Start of Block
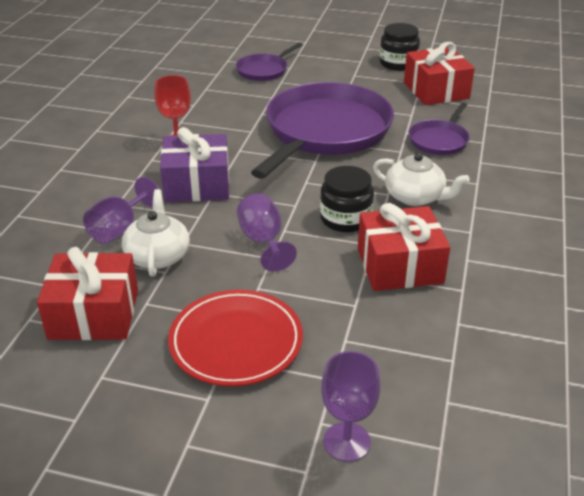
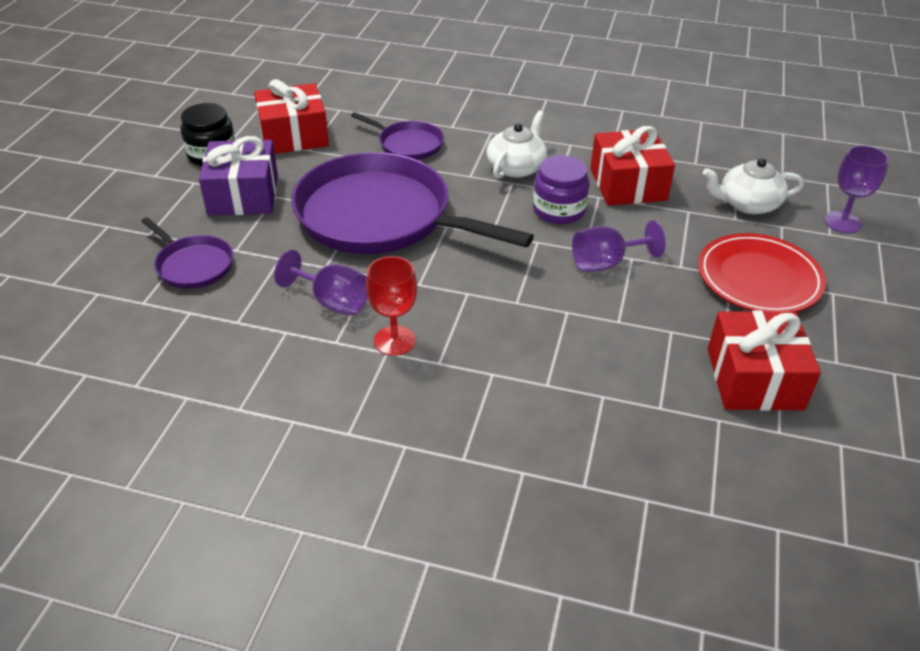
camera: 90 degrees left, 5 degrees up
(120, 229) = (601, 376): purple goblet -> purple goblet (332, 301)
(158, 256) = (645, 339): white teapot -> white teapot (748, 204)
(197, 184) = (499, 316): purple gift -> purple gift (243, 195)
(345, 218) = (559, 210): black jar -> purple jar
End of Block
# How to complete this task
Write out all the entries again, word for word, and print no images.

# Answer to the exercise
camera: 90 degrees left, 5 degrees up
(120, 229) = (601, 376): purple goblet -> purple goblet (332, 301)
(158, 256) = (645, 339): white teapot -> white teapot (748, 204)
(197, 184) = (499, 316): purple gift -> purple gift (243, 195)
(345, 218) = (559, 210): black jar -> purple jar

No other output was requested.